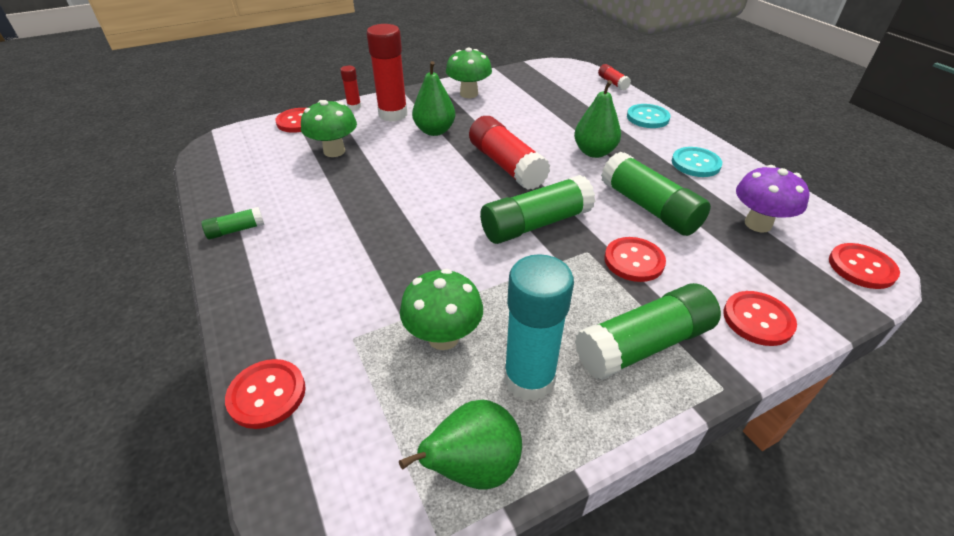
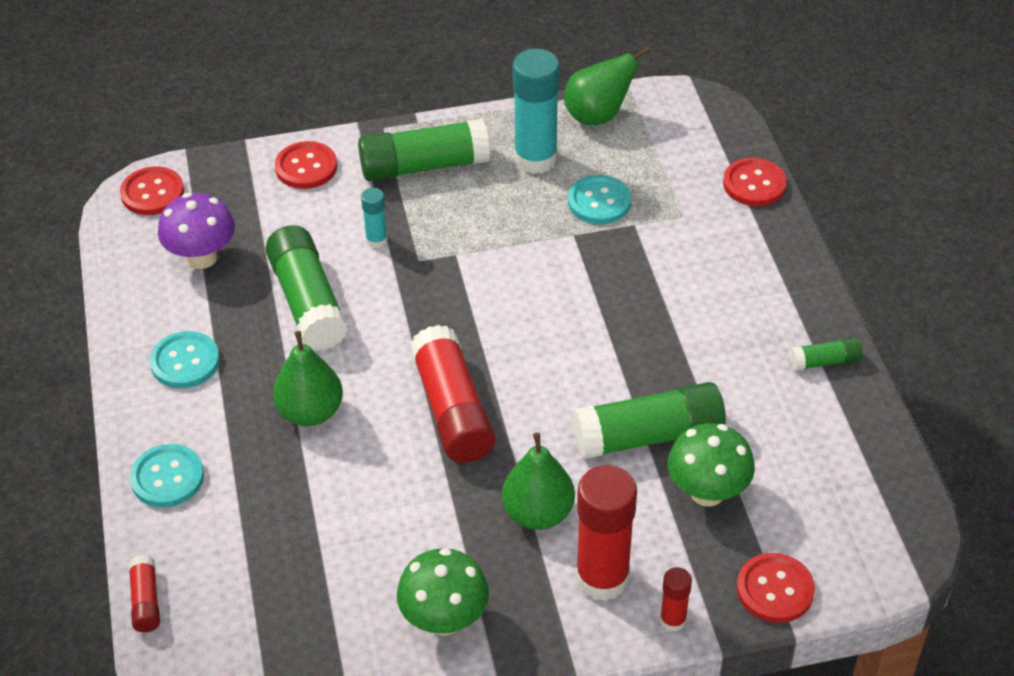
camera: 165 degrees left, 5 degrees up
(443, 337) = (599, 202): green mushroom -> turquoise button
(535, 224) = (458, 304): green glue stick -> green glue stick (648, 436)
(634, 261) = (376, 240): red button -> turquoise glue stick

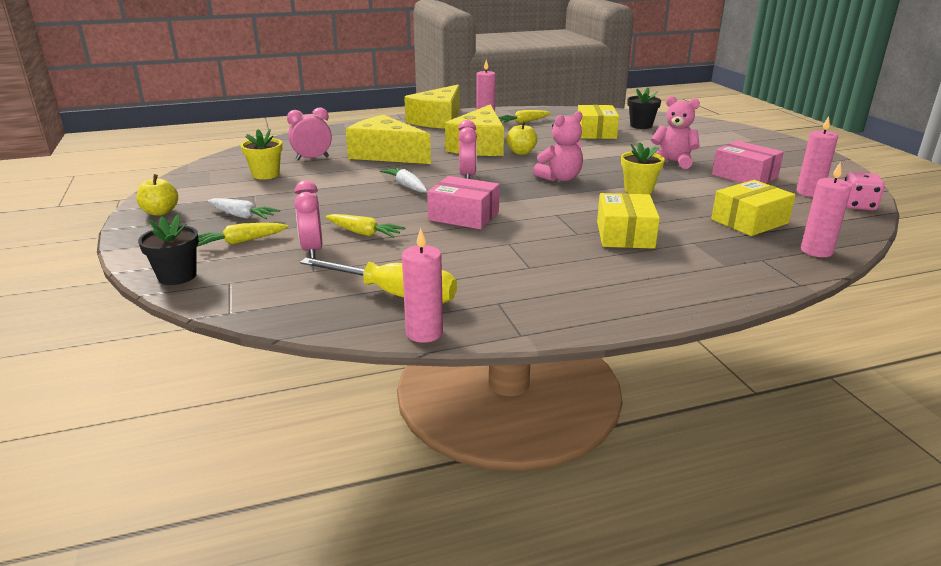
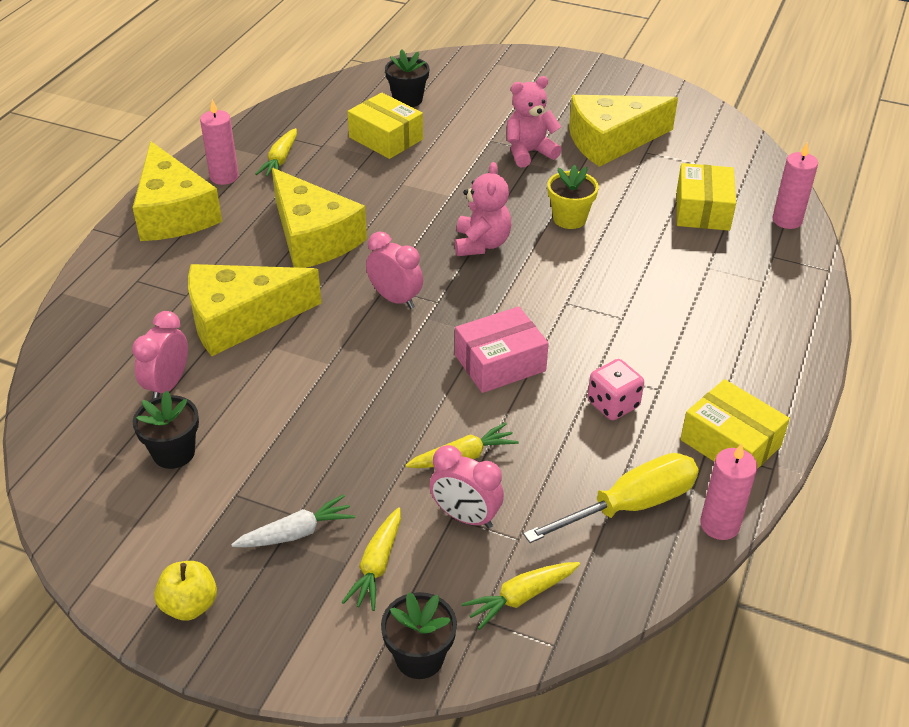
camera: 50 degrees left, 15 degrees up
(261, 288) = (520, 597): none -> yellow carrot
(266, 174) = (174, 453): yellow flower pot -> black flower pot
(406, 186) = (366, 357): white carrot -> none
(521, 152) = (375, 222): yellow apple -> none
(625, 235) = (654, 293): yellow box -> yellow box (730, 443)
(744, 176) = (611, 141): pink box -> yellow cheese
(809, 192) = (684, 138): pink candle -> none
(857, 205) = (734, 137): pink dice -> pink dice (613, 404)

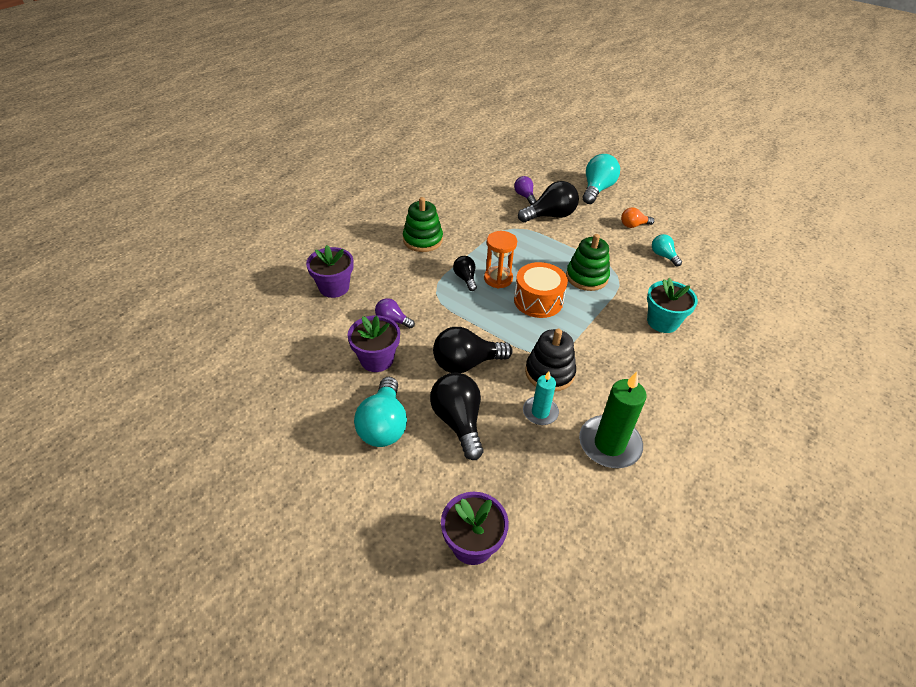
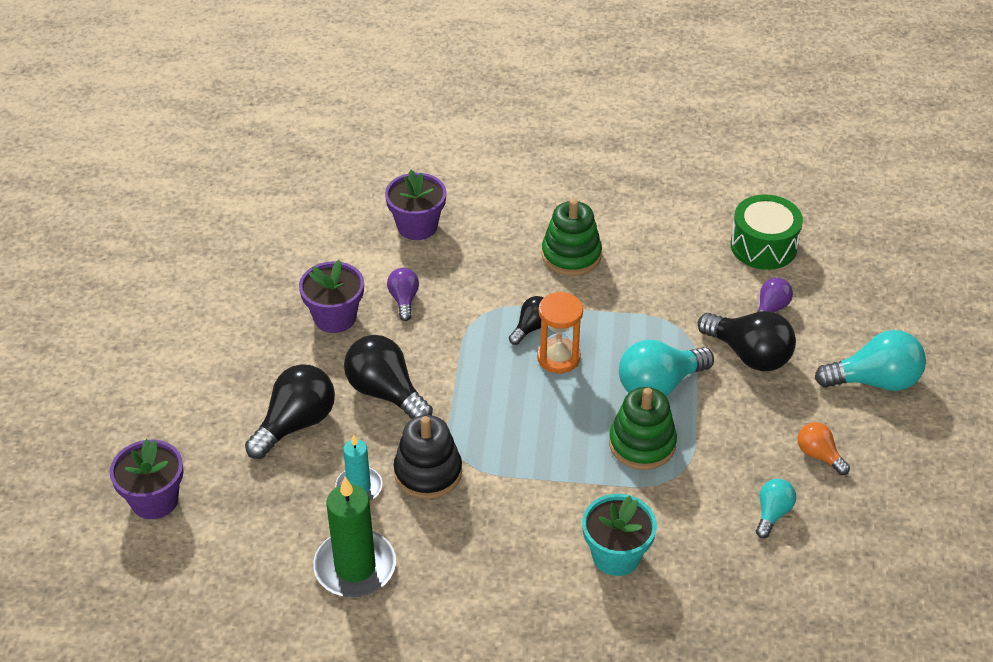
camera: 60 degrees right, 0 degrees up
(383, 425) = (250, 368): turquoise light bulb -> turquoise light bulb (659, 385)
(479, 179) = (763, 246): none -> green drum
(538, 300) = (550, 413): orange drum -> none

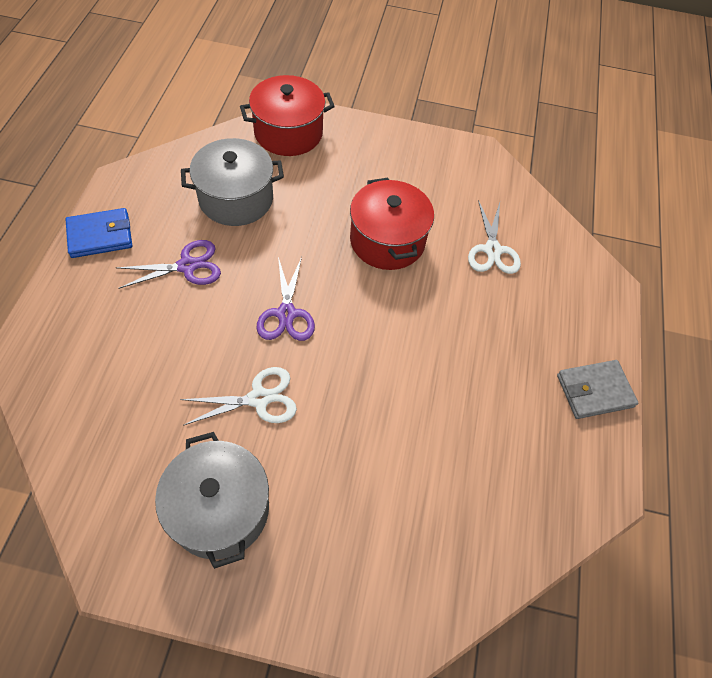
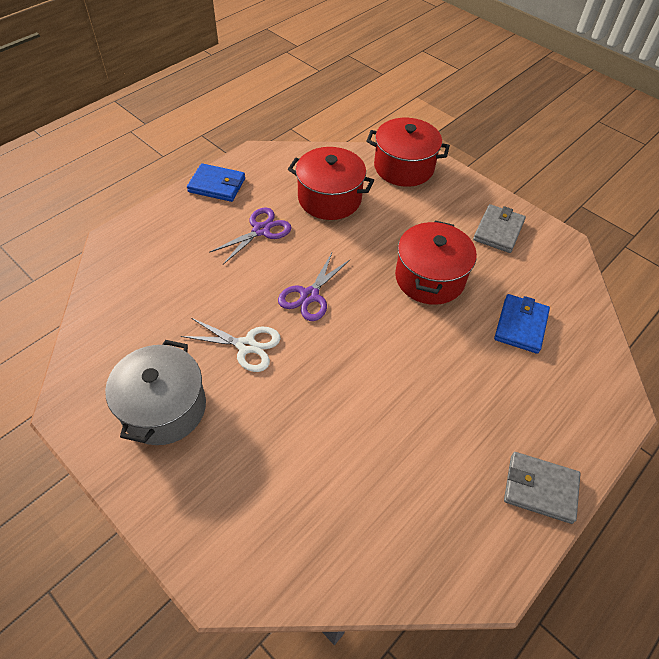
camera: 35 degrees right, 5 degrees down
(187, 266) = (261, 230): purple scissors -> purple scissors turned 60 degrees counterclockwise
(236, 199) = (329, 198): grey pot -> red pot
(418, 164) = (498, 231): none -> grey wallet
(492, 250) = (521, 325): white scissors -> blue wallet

---

#### What you will do
Leave out the pictures and output the rest of the records exactly.

#### Output
camera: 165 degrees left, 5 degrees up
(443, 337) = (599, 202): green mushroom -> turquoise button
(535, 224) = (458, 304): green glue stick -> green glue stick (648, 436)
(634, 261) = (376, 240): red button -> turquoise glue stick

camera: 50 degrees left, 15 degrees up
(261, 288) = (520, 597): none -> yellow carrot
(266, 174) = (174, 453): yellow flower pot -> black flower pot
(406, 186) = (366, 357): white carrot -> none
(521, 152) = (375, 222): yellow apple -> none
(625, 235) = (654, 293): yellow box -> yellow box (730, 443)
(744, 176) = (611, 141): pink box -> yellow cheese
(809, 192) = (684, 138): pink candle -> none
(857, 205) = (734, 137): pink dice -> pink dice (613, 404)

camera: 60 degrees right, 0 degrees up
(383, 425) = (250, 368): turquoise light bulb -> turquoise light bulb (659, 385)
(479, 179) = (763, 246): none -> green drum
(538, 300) = (550, 413): orange drum -> none

camera: 35 degrees right, 5 degrees down
(187, 266) = (261, 230): purple scissors -> purple scissors turned 60 degrees counterclockwise
(236, 199) = (329, 198): grey pot -> red pot
(418, 164) = (498, 231): none -> grey wallet
(492, 250) = (521, 325): white scissors -> blue wallet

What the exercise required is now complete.